◆ Given information
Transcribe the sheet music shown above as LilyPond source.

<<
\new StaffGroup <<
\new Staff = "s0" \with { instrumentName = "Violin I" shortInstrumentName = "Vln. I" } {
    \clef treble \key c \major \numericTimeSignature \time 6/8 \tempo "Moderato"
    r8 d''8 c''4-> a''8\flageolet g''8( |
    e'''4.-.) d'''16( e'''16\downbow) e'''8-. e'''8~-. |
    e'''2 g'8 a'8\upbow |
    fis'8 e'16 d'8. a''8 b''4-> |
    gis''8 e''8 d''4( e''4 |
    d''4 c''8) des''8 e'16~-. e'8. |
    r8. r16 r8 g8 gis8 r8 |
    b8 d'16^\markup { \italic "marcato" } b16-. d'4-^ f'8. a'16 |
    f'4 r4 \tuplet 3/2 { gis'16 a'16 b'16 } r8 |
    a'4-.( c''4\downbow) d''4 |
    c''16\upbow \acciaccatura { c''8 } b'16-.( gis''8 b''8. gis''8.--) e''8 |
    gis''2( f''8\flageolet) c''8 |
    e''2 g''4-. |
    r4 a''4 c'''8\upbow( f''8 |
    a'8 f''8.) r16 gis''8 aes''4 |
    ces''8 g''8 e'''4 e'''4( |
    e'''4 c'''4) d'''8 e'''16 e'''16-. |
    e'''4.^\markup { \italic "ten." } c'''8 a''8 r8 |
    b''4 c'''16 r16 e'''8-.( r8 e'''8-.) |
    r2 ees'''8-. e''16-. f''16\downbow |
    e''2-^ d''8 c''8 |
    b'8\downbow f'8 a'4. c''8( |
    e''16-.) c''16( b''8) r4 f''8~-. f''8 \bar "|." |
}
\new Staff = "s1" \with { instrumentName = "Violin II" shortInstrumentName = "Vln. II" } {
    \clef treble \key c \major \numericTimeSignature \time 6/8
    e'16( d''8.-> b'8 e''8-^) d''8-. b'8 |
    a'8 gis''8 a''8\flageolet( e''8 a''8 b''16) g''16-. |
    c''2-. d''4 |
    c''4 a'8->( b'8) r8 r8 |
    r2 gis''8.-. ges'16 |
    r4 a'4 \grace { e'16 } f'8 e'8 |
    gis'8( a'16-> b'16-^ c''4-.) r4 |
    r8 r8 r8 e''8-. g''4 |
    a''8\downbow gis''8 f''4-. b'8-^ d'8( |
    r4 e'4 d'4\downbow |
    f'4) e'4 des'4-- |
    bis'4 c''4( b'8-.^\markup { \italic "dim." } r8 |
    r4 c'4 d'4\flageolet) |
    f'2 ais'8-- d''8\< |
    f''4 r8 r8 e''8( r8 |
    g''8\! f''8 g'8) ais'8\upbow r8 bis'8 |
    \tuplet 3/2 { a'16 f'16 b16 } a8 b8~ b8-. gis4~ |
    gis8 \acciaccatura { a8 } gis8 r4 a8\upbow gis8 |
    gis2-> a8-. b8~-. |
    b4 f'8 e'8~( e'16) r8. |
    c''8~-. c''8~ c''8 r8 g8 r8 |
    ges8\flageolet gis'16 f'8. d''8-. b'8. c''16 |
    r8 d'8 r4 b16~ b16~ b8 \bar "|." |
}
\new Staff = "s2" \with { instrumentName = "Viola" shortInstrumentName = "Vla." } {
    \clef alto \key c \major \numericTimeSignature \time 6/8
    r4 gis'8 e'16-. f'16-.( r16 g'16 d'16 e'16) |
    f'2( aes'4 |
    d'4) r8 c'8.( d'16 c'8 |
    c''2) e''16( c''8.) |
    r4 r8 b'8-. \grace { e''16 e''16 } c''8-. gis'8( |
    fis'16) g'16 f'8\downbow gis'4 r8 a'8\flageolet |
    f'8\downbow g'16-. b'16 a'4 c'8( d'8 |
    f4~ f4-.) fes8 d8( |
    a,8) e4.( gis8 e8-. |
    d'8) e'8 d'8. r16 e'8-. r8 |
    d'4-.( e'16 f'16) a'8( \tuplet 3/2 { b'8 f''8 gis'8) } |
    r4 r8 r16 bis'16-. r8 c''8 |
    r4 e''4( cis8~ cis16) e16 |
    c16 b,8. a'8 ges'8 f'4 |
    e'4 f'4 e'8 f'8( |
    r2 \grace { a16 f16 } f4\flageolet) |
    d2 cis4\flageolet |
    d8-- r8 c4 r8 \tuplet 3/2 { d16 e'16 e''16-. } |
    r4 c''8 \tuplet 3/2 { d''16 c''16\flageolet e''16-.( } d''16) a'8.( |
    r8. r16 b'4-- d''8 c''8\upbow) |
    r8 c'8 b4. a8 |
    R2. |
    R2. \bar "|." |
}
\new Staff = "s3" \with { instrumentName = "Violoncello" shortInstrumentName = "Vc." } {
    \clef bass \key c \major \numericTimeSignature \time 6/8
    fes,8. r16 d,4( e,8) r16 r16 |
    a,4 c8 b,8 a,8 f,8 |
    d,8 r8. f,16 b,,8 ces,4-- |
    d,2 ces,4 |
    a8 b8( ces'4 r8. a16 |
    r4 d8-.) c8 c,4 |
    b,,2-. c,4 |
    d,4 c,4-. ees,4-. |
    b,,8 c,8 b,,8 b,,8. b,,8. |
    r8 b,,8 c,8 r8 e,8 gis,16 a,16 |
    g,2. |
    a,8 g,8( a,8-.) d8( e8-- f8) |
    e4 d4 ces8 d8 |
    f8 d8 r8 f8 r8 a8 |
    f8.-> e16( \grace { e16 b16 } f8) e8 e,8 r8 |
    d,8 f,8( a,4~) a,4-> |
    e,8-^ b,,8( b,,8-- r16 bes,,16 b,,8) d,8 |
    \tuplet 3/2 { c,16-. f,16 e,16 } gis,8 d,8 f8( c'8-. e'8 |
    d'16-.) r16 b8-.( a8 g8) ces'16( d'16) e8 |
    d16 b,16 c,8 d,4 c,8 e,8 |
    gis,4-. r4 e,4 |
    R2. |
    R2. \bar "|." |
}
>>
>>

◆ What you will do
Count the lines of the material above that contain the string "clef", treating uppercase and lowercase as different, and reply with the number alone.

◆ Task output
4